- _WHAT THIS TASK INVOLVES_:
Reproduce only the lines of the material below that start at the line containing "C5: 100uF (GND, VBAT) -> 100uF (GND, VS)" and stop at the line containing "R6: 82k (N5, VDD) -> 1k (N5, VDD)". Keep both end lines.
==========
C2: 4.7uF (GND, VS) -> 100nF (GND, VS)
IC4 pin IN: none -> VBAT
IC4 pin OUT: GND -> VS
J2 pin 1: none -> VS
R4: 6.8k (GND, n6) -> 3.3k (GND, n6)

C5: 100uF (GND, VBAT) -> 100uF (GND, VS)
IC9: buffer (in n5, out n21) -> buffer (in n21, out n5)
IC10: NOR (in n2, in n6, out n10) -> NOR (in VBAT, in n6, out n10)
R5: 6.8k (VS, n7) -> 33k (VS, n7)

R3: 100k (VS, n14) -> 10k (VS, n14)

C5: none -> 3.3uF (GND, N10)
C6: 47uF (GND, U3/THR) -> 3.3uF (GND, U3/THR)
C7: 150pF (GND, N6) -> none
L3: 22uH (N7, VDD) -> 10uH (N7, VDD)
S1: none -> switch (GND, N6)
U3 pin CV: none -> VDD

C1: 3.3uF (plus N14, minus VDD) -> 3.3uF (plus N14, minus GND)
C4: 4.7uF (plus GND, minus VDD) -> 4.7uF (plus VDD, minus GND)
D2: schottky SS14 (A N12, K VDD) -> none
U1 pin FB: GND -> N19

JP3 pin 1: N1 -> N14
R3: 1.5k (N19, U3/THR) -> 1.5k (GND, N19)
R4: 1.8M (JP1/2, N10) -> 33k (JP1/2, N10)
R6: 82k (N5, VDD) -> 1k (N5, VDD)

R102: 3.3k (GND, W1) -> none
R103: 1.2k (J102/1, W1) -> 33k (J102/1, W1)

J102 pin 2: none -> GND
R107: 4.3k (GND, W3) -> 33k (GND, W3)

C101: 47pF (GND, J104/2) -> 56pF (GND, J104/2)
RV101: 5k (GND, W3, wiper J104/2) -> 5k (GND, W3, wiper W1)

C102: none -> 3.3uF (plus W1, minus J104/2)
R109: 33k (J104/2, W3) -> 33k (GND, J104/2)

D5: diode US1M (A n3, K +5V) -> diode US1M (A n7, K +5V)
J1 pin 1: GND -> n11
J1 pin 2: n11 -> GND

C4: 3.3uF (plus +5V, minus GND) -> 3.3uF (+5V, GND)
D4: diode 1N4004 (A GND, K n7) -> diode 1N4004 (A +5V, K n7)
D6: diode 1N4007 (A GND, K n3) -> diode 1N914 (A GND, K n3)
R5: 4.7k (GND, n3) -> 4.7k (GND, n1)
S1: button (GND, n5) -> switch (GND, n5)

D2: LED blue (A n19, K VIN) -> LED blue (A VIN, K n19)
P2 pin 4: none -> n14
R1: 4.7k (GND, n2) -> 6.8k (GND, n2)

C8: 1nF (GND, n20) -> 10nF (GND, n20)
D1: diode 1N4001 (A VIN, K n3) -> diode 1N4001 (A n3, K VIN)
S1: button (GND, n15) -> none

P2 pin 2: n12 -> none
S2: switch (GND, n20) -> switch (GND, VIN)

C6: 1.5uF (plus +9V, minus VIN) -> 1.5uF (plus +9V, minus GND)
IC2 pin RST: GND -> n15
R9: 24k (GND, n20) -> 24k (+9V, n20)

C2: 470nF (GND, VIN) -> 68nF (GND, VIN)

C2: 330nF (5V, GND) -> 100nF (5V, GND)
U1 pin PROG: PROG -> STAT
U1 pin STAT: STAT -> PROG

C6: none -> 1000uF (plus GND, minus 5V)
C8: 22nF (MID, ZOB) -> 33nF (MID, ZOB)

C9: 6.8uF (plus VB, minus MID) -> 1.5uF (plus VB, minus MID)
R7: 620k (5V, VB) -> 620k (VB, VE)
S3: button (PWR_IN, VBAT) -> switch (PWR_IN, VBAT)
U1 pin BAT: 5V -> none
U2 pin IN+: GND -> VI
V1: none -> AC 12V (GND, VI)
==========
- _REPLY_:
C5: 100uF (GND, VBAT) -> 100uF (GND, VS)
IC9: buffer (in n5, out n21) -> buffer (in n21, out n5)
IC10: NOR (in n2, in n6, out n10) -> NOR (in VBAT, in n6, out n10)
R5: 6.8k (VS, n7) -> 33k (VS, n7)

R3: 100k (VS, n14) -> 10k (VS, n14)

C5: none -> 3.3uF (GND, N10)
C6: 47uF (GND, U3/THR) -> 3.3uF (GND, U3/THR)
C7: 150pF (GND, N6) -> none
L3: 22uH (N7, VDD) -> 10uH (N7, VDD)
S1: none -> switch (GND, N6)
U3 pin CV: none -> VDD

C1: 3.3uF (plus N14, minus VDD) -> 3.3uF (plus N14, minus GND)
C4: 4.7uF (plus GND, minus VDD) -> 4.7uF (plus VDD, minus GND)
D2: schottky SS14 (A N12, K VDD) -> none
U1 pin FB: GND -> N19

JP3 pin 1: N1 -> N14
R3: 1.5k (N19, U3/THR) -> 1.5k (GND, N19)
R4: 1.8M (JP1/2, N10) -> 33k (JP1/2, N10)
R6: 82k (N5, VDD) -> 1k (N5, VDD)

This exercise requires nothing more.